> TASK INSTRUCTIONS
Restate the data below word for word, omitting pictures.

____

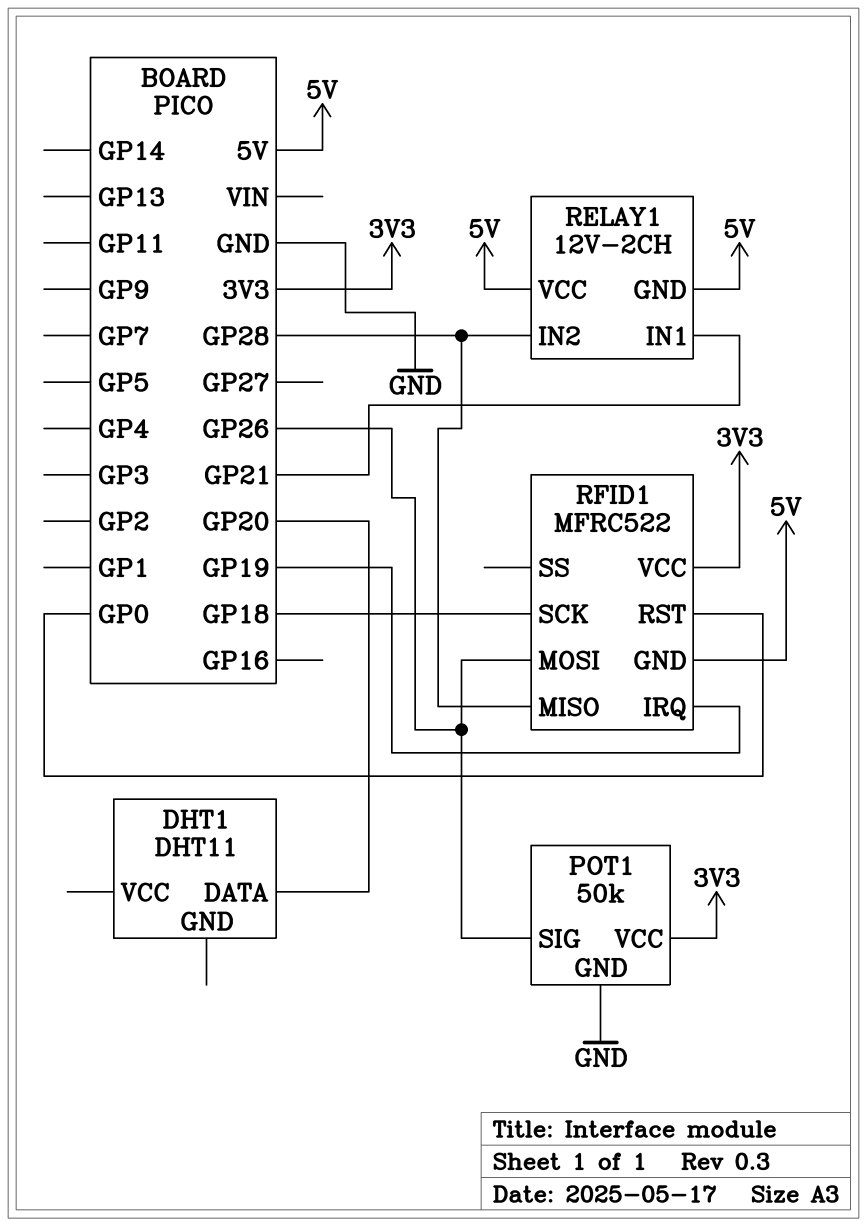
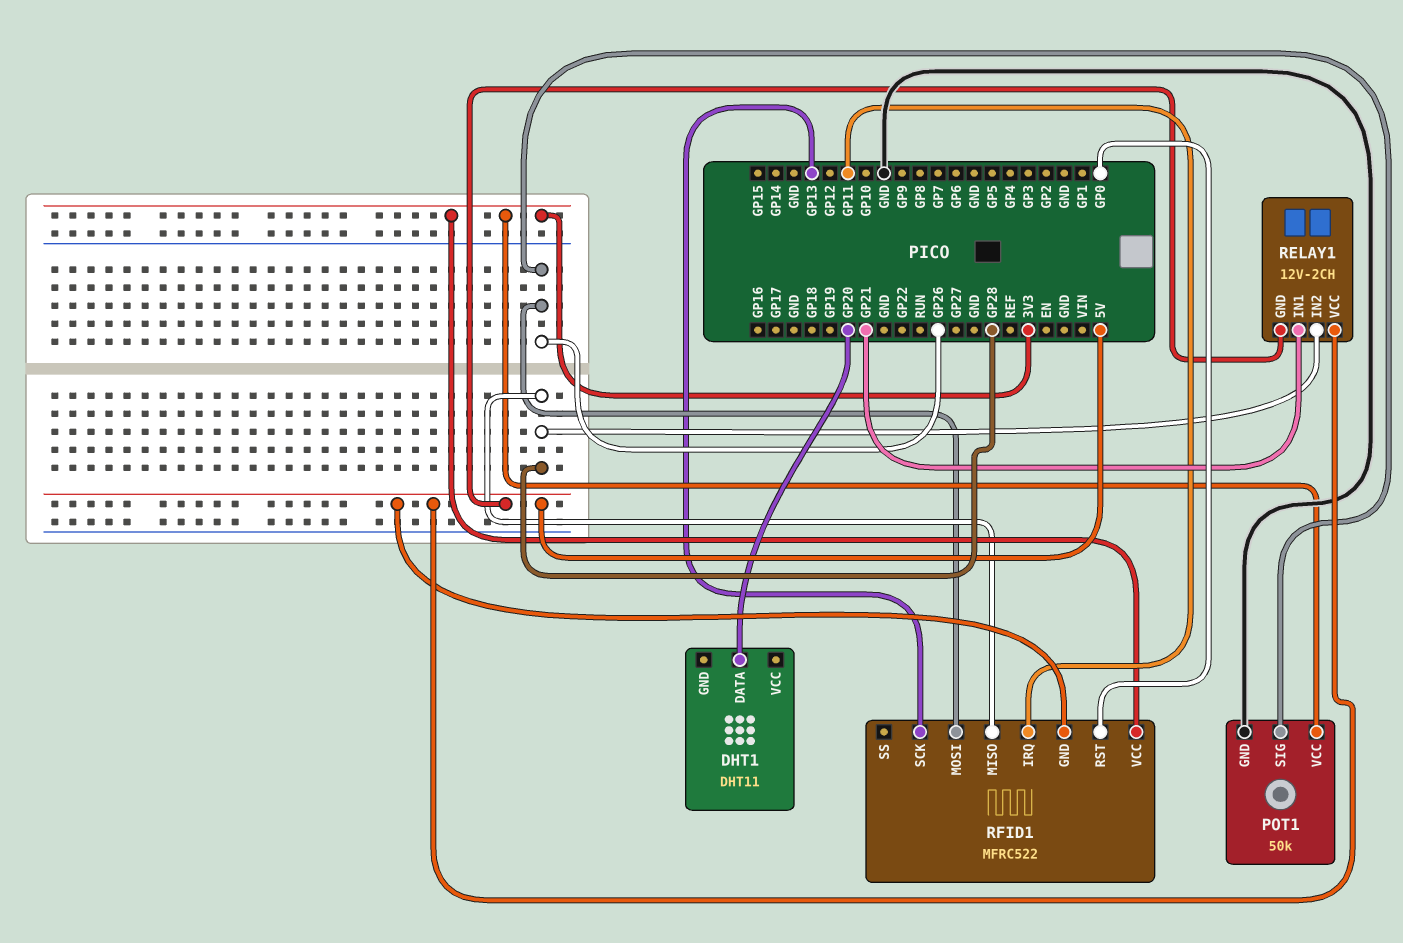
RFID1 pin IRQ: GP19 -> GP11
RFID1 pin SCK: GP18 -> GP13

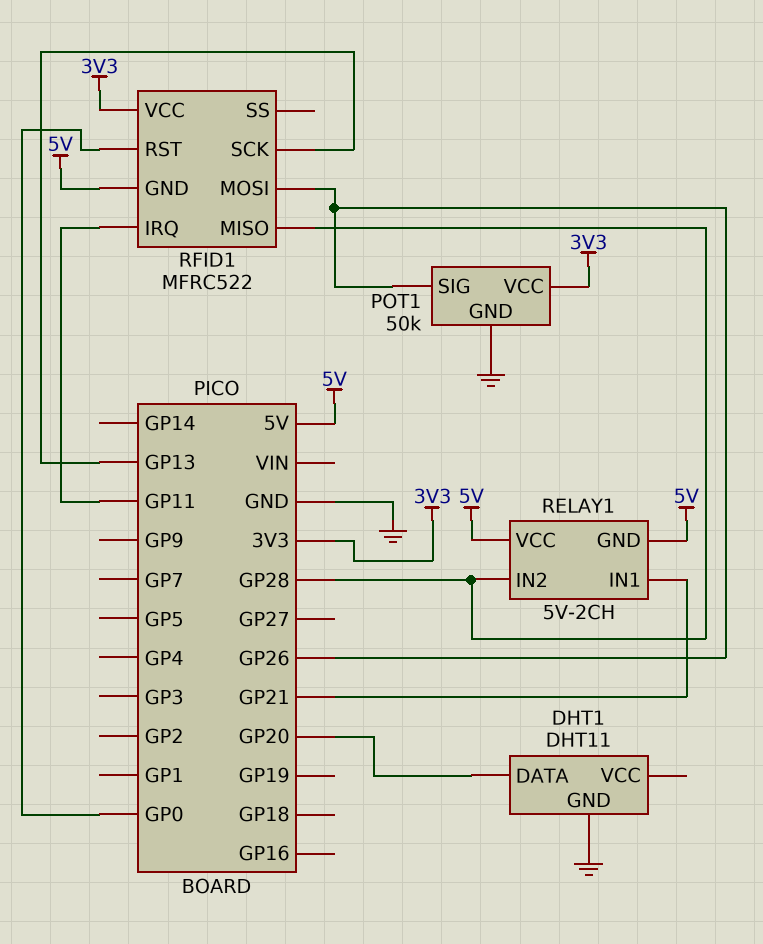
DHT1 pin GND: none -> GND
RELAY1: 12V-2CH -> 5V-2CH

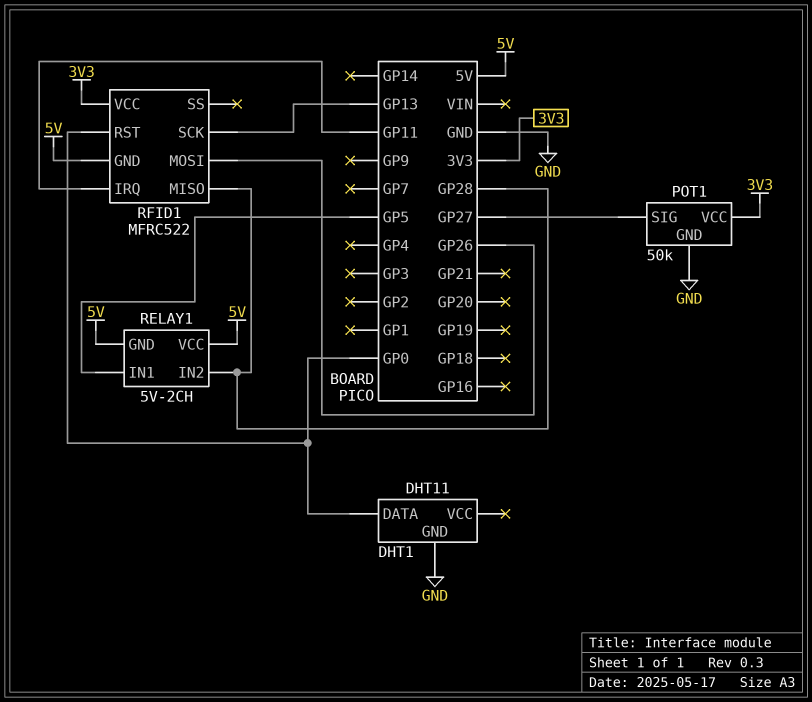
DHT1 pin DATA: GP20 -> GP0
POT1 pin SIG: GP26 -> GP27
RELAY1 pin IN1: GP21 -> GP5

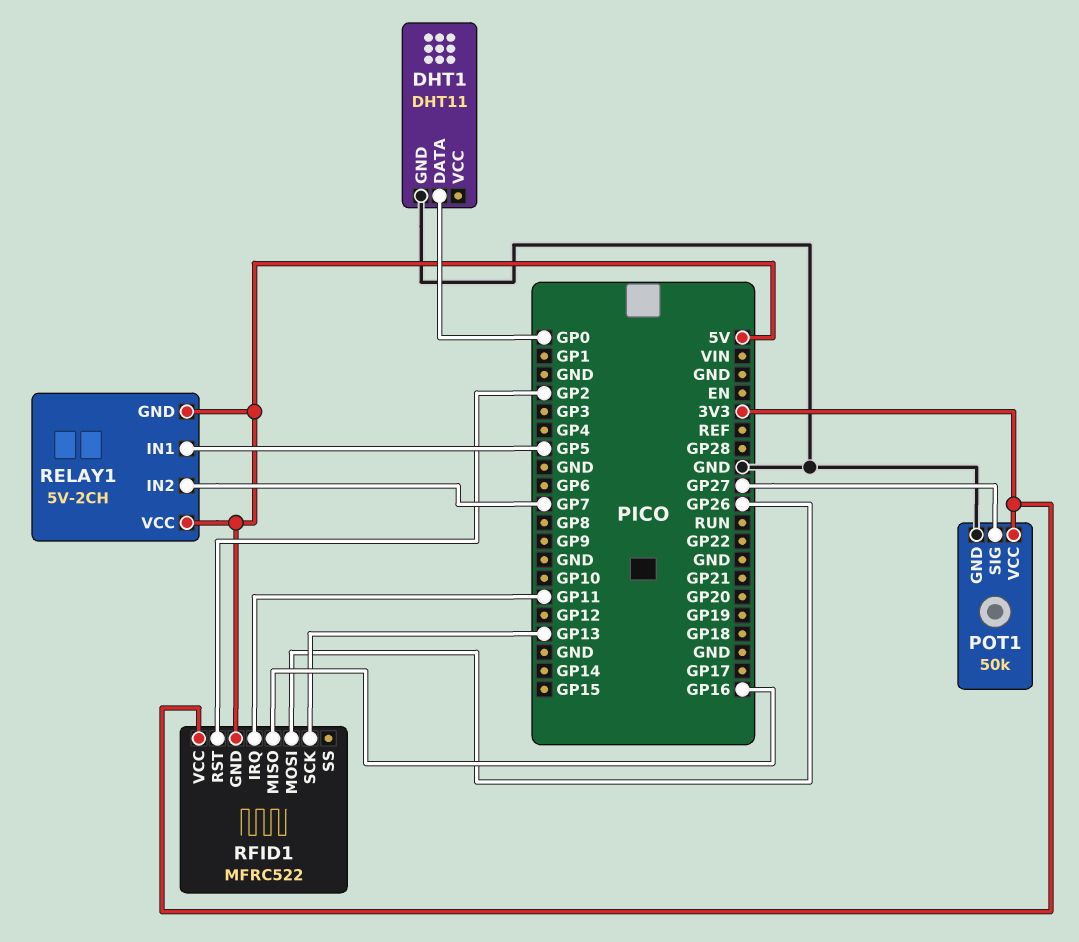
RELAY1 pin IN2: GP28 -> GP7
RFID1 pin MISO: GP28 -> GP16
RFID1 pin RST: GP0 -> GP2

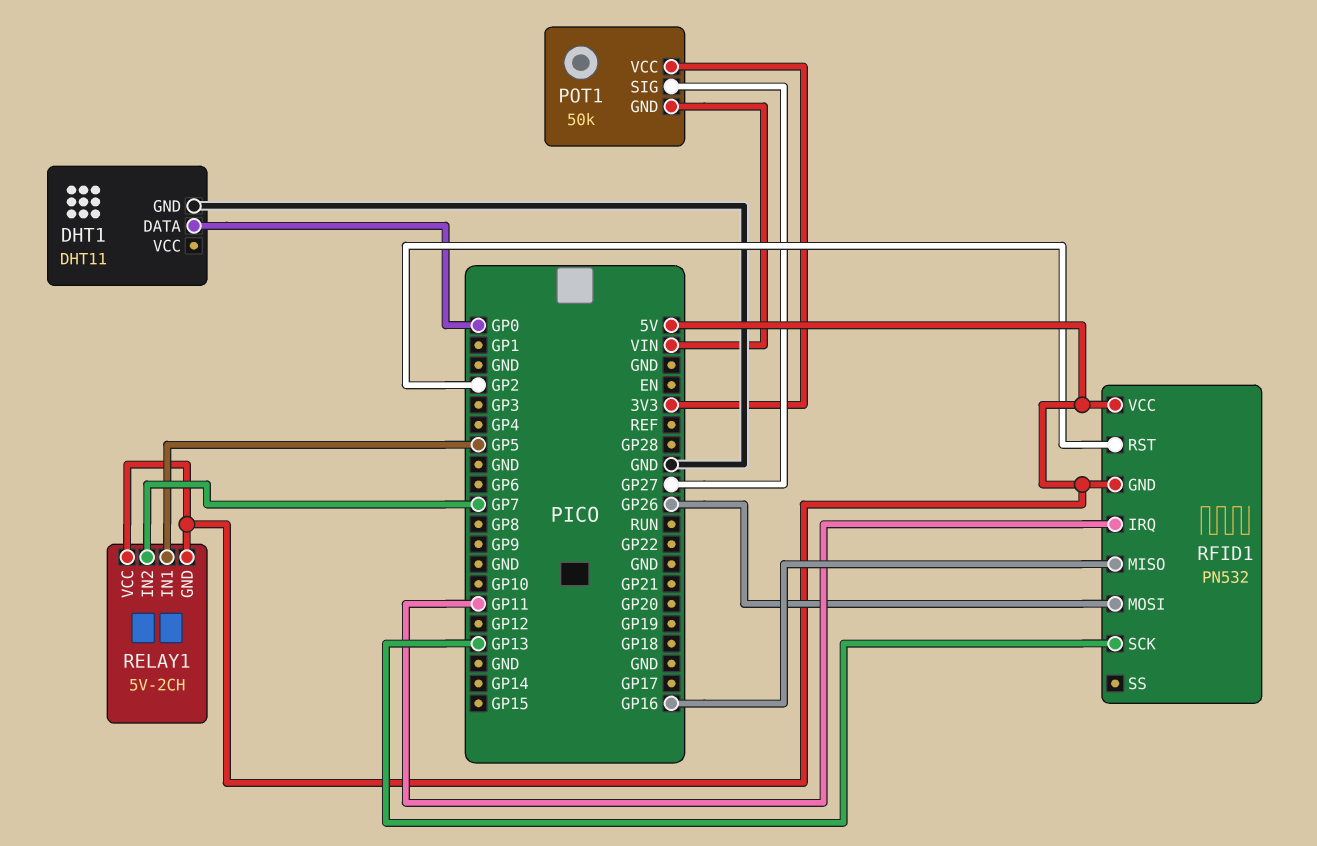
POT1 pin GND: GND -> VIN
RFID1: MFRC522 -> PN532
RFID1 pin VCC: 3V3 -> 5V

____

> COMPLETED TASK
RFID1 pin IRQ: GP19 -> GP11
RFID1 pin SCK: GP18 -> GP13

DHT1 pin GND: none -> GND
RELAY1: 12V-2CH -> 5V-2CH

DHT1 pin DATA: GP20 -> GP0
POT1 pin SIG: GP26 -> GP27
RELAY1 pin IN1: GP21 -> GP5

RELAY1 pin IN2: GP28 -> GP7
RFID1 pin MISO: GP28 -> GP16
RFID1 pin RST: GP0 -> GP2

POT1 pin GND: GND -> VIN
RFID1: MFRC522 -> PN532
RFID1 pin VCC: 3V3 -> 5V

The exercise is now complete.